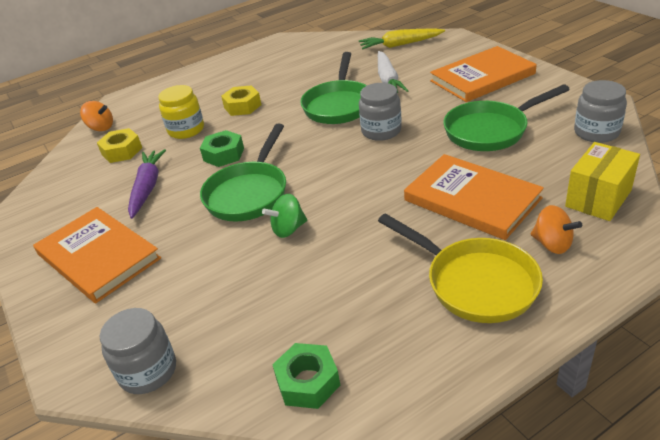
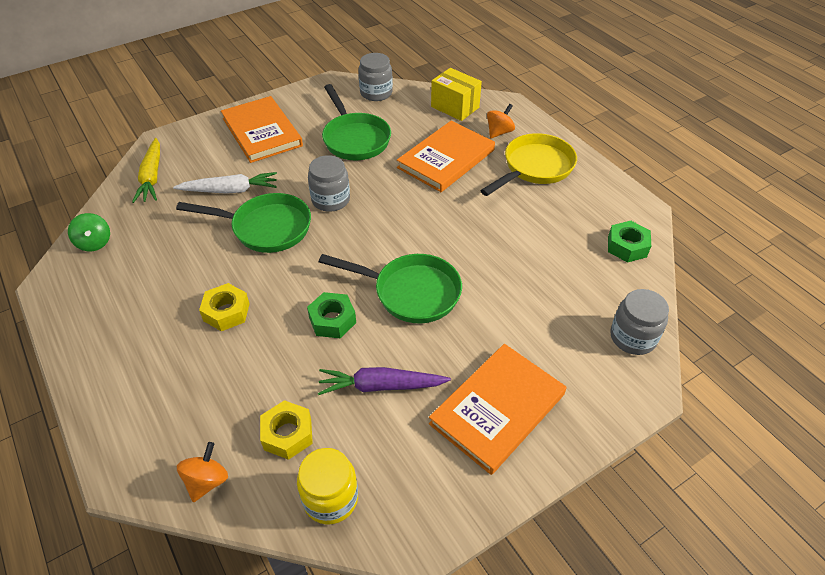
camera: 95 degrees left, 10 degrees up
yellow jar [158,85,204,139] -> yellow jar moved to [297,448,358,525]
green spinning top [262,194,307,238] -> green spinning top moved to [68,213,110,251]

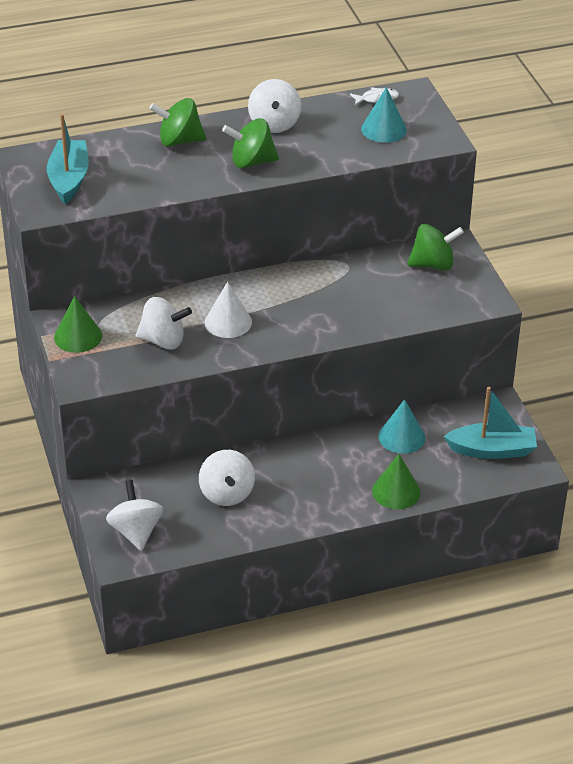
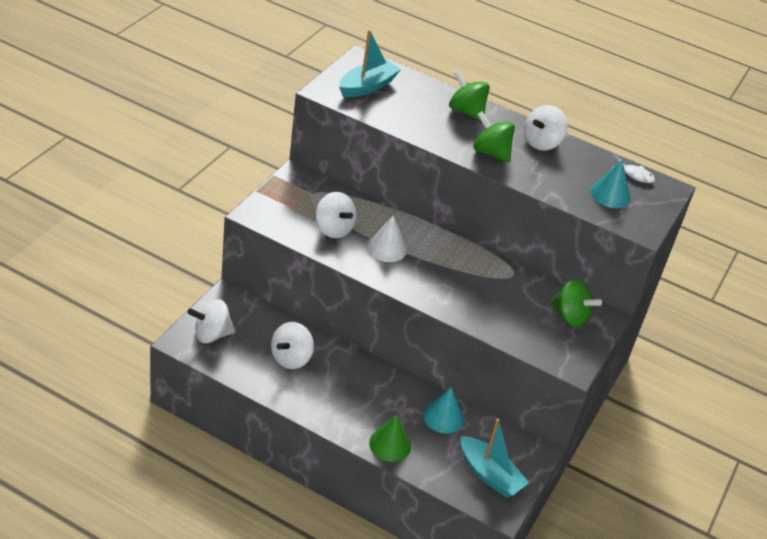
camera: 40 degrees right, 0 degrees up
green cone [54,296,102,353] -> none
white spinning top [106,480,163,551] -> white spinning top turned 135 degrees counterclockwise [187,299,235,343]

● ● ● ● ● ● ●

Write out all the data exactly, minus pictures.

camera: 95 degrees left, 10 degrees up
yellow jar [158,85,204,139] -> yellow jar moved to [297,448,358,525]
green spinning top [262,194,307,238] -> green spinning top moved to [68,213,110,251]

camera: 40 degrees right, 0 degrees up
green cone [54,296,102,353] -> none
white spinning top [106,480,163,551] -> white spinning top turned 135 degrees counterclockwise [187,299,235,343]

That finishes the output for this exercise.